#### Exercise goal:
Would you copy each line of the data below that has "degrees"?

______________________________

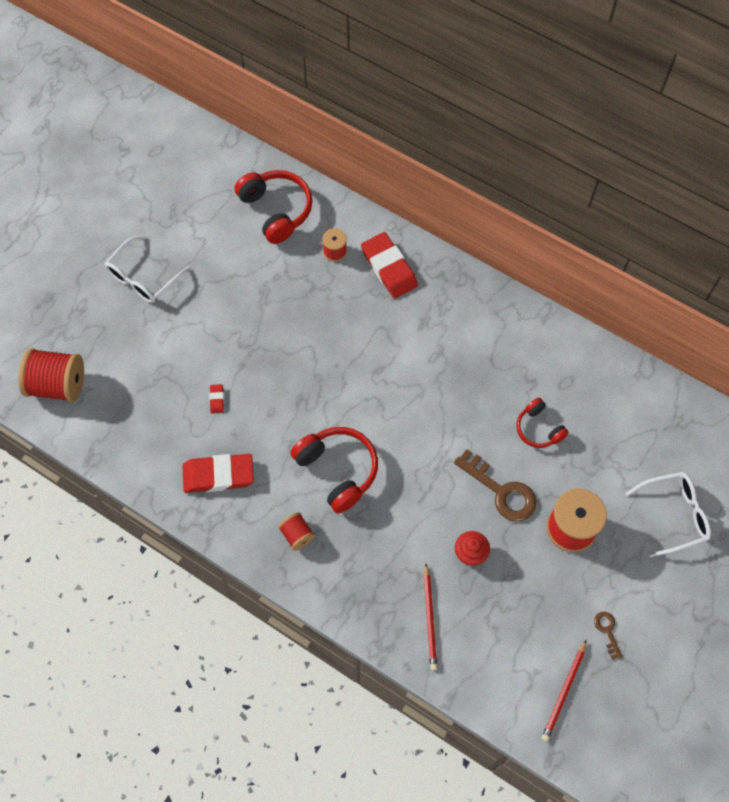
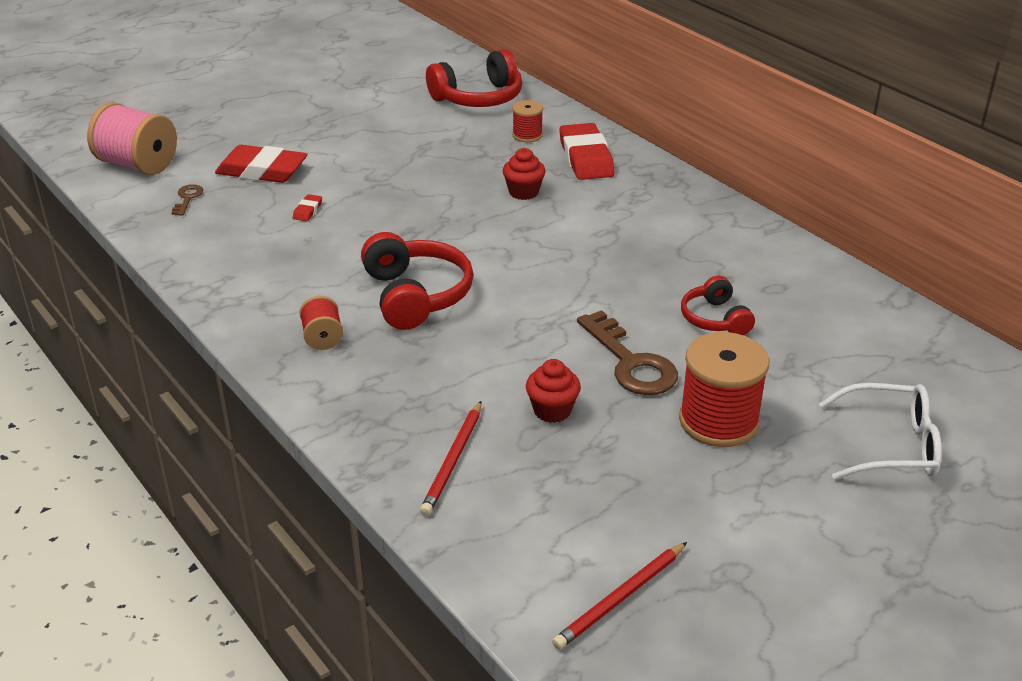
camera: 20 degrees right, 30 degrees down
(58, 384) = (137, 165): red spool -> pink spool
(143, 277) = (295, 114): white glasses -> none
(218, 475) = (262, 267): red eraser -> red eraser (262, 170)
(276, 210) = (478, 98): red headphones -> red headphones turned 75 degrees clockwise
(361, 326) = (523, 192): none -> red cupcake
(607, 631) = (727, 545): brown key -> brown key (187, 198)

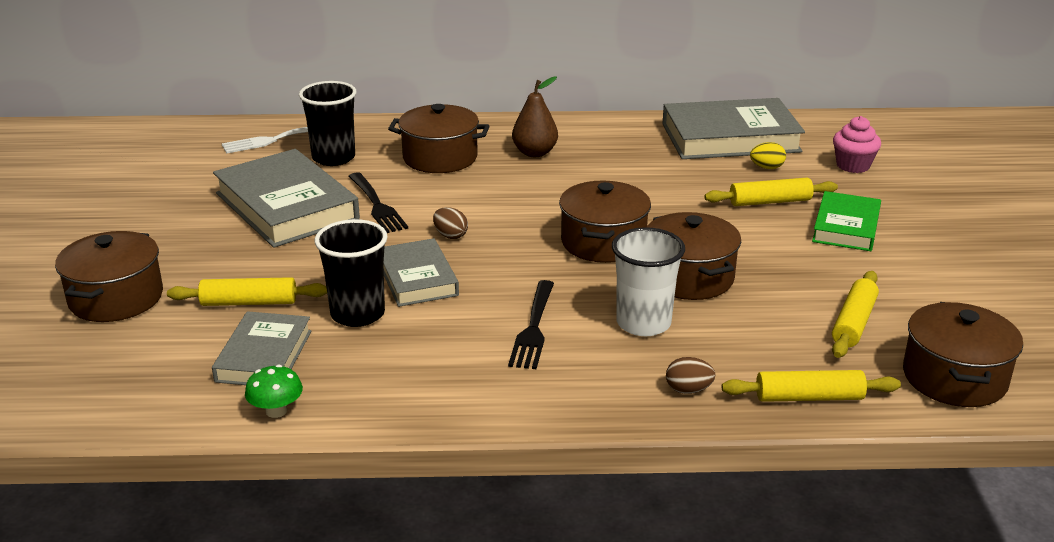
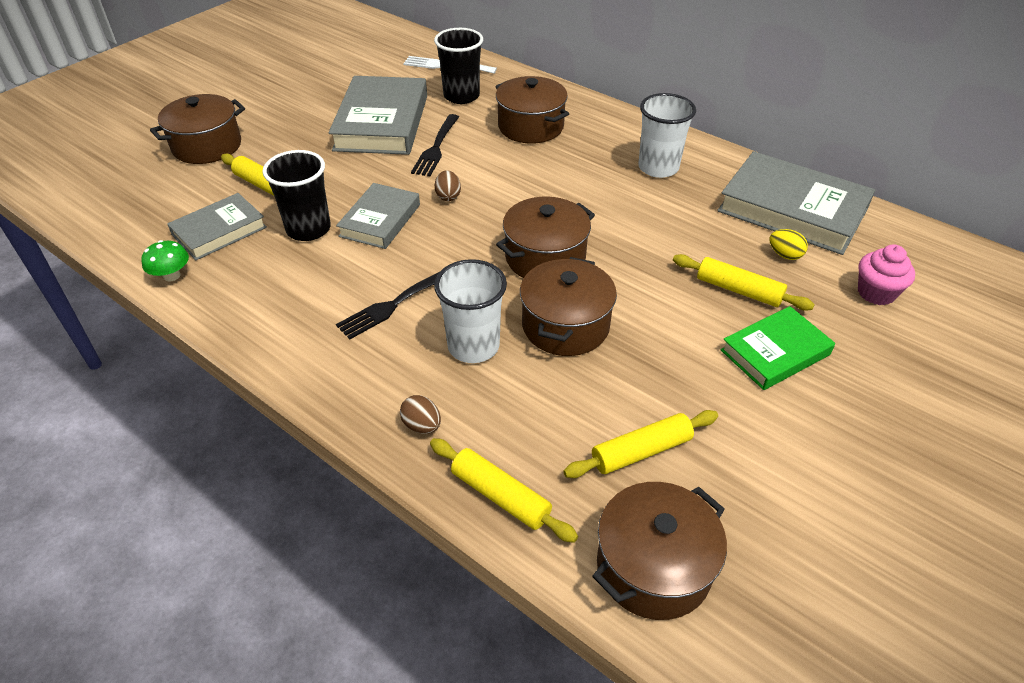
camera: 40 degrees right, 15 degrees up
(535, 153) = (605, 152): brown pear -> none
(594, 147) = (658, 168): none -> white cup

______________________________

#### Solution for this task:
camera: 20 degrees right, 30 degrees down
(276, 210) = (478, 98): red headphones -> red headphones turned 75 degrees clockwise
camera: 40 degrees right, 15 degrees up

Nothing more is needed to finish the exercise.